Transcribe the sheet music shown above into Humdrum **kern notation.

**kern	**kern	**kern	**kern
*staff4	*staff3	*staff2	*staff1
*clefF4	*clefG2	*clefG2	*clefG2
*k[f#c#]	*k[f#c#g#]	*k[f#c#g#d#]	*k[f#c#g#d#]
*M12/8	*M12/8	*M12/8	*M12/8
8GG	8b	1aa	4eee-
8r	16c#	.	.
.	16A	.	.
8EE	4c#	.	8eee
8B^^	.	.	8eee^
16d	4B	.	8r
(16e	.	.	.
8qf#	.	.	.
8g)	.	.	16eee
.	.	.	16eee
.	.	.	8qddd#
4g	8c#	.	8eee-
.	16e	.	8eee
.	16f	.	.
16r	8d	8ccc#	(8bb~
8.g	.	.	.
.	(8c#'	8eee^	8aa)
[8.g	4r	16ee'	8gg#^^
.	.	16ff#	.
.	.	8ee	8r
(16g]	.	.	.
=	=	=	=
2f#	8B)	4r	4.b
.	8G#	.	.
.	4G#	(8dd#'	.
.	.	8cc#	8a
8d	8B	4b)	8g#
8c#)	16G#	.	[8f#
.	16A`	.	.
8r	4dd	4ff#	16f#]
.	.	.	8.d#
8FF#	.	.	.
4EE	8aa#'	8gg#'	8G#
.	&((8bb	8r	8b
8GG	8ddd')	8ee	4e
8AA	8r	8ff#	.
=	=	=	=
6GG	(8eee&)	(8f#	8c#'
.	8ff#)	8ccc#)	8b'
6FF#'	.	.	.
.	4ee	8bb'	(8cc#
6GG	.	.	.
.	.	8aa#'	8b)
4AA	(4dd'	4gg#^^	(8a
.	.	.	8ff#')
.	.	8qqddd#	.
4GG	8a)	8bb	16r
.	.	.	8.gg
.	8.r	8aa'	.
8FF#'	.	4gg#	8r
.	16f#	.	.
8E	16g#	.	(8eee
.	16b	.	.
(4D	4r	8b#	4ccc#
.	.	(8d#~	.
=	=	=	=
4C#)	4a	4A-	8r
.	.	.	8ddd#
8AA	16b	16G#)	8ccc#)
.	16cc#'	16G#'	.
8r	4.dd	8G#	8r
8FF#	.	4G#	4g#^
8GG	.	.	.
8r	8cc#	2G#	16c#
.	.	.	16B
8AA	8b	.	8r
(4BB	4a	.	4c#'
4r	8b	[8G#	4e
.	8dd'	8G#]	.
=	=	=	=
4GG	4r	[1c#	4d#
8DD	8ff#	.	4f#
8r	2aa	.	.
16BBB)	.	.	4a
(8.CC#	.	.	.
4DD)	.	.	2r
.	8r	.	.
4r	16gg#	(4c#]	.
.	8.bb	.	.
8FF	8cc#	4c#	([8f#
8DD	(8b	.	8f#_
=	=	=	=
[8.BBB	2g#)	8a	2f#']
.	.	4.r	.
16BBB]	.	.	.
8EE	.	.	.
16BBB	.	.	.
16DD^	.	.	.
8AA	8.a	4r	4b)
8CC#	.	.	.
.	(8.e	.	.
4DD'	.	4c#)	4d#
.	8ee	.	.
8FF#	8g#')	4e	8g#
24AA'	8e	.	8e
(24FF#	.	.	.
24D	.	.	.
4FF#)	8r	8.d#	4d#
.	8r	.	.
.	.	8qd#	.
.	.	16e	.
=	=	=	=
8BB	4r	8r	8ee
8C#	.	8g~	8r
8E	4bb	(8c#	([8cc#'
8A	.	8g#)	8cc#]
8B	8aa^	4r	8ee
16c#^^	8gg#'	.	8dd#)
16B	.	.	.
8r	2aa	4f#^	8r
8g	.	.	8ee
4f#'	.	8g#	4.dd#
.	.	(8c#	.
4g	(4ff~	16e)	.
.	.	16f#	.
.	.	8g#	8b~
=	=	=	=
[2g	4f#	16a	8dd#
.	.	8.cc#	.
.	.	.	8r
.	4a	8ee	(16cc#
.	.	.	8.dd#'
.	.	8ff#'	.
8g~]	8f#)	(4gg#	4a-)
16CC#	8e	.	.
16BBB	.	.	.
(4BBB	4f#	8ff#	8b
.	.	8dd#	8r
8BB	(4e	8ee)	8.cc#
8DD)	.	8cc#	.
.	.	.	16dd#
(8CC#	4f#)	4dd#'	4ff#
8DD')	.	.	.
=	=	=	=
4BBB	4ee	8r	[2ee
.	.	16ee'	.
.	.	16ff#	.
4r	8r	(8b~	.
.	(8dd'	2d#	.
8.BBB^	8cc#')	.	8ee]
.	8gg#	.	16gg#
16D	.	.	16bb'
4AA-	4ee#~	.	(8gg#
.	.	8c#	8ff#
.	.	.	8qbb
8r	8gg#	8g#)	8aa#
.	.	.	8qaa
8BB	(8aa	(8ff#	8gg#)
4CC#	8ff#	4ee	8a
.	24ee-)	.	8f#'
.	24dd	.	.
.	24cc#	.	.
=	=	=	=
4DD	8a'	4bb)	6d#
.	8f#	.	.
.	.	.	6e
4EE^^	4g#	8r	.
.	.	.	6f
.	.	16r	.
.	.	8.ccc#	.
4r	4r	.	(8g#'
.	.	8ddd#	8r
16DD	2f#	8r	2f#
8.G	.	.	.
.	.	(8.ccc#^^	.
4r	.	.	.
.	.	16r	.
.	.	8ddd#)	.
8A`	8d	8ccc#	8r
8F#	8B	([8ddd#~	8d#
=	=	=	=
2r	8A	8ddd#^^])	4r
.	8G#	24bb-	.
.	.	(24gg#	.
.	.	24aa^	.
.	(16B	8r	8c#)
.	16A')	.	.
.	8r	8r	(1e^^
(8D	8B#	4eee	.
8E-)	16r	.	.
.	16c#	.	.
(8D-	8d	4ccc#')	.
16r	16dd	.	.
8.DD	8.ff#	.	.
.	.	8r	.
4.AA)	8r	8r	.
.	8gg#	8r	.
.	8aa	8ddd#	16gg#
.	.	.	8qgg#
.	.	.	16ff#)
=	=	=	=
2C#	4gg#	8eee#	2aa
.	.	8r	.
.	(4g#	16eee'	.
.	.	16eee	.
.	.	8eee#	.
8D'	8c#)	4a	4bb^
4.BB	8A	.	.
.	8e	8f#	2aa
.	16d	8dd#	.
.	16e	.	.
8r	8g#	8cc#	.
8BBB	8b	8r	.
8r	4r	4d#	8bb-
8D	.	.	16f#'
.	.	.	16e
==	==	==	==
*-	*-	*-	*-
----
### Your objective
Pull out every line in the items that contains the string "kern". Case counts.

### Response below
Transcribe the sheet music shown above into Humdrum **kern notation.
**kern	**kern	**kern	**kern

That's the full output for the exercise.